▶ **EXERCISE PROMPT**:
Reproduce the entries that follow exactly. No picture should appear in the result.

▶ **MATERIAL FOR THIS EXERCISE**:

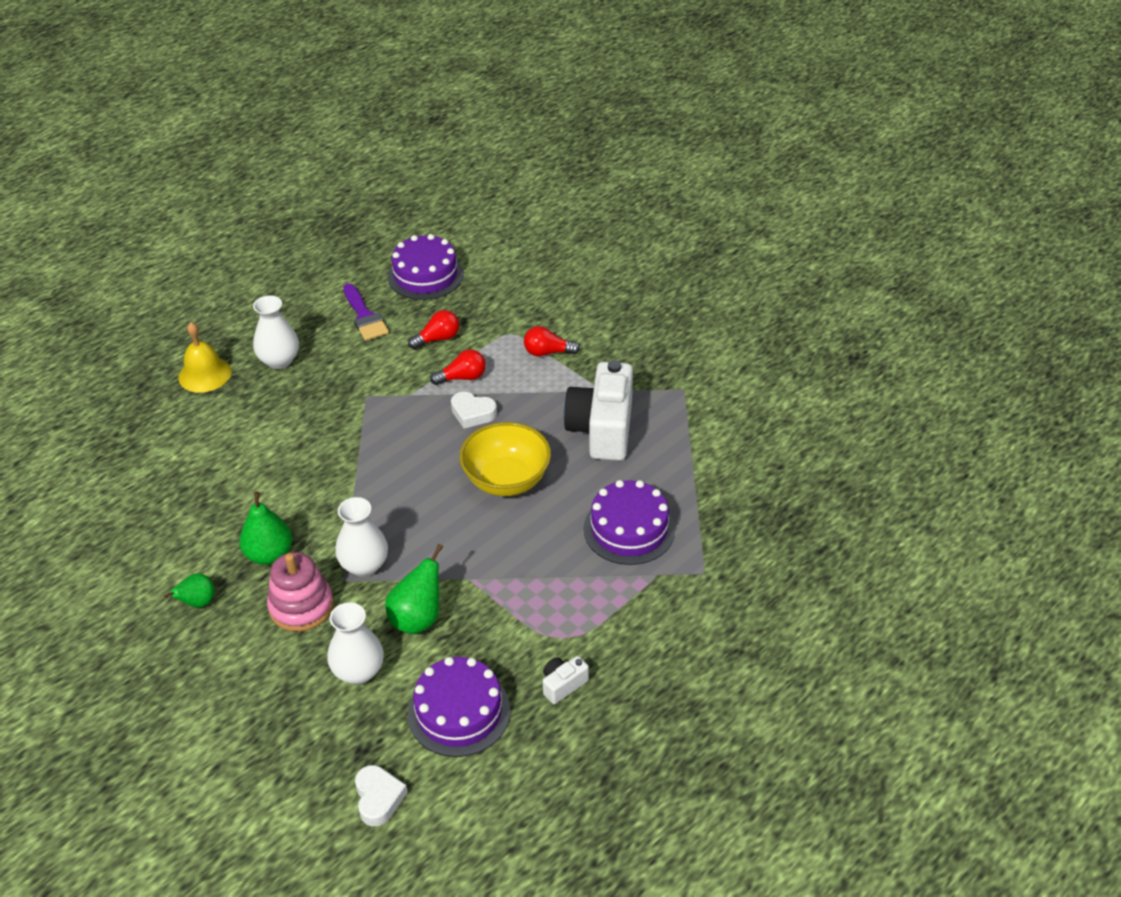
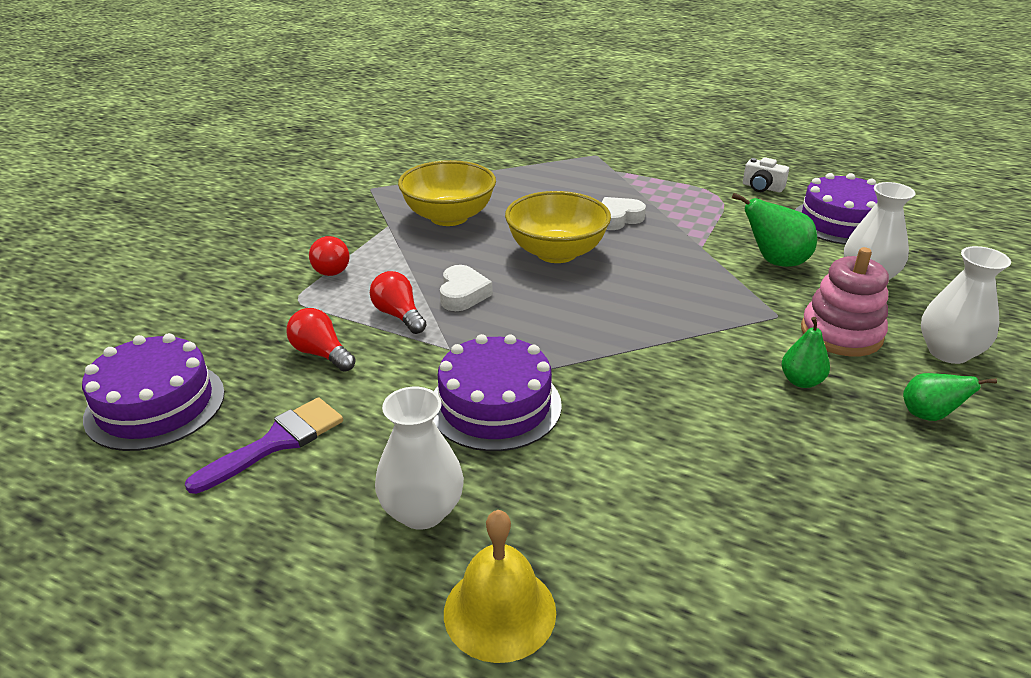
camera: 110 degrees left, 10 degrees down
(269, 554) = (801, 381): green pear -> green pear, size x0.64
(364, 565) = (746, 308): white vase -> white vase (948, 352)
(378, 798) = (961, 238): white heart -> white heart (618, 219)
(602, 429) = (449, 217): white camera -> yellow bowl
(629, 529) = (574, 187): purple cake -> purple cake (495, 405)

▶ **ANSWER SPACE**:
camera: 110 degrees left, 10 degrees down
(269, 554) = (801, 381): green pear -> green pear, size x0.64
(364, 565) = (746, 308): white vase -> white vase (948, 352)
(378, 798) = (961, 238): white heart -> white heart (618, 219)
(602, 429) = (449, 217): white camera -> yellow bowl
(629, 529) = (574, 187): purple cake -> purple cake (495, 405)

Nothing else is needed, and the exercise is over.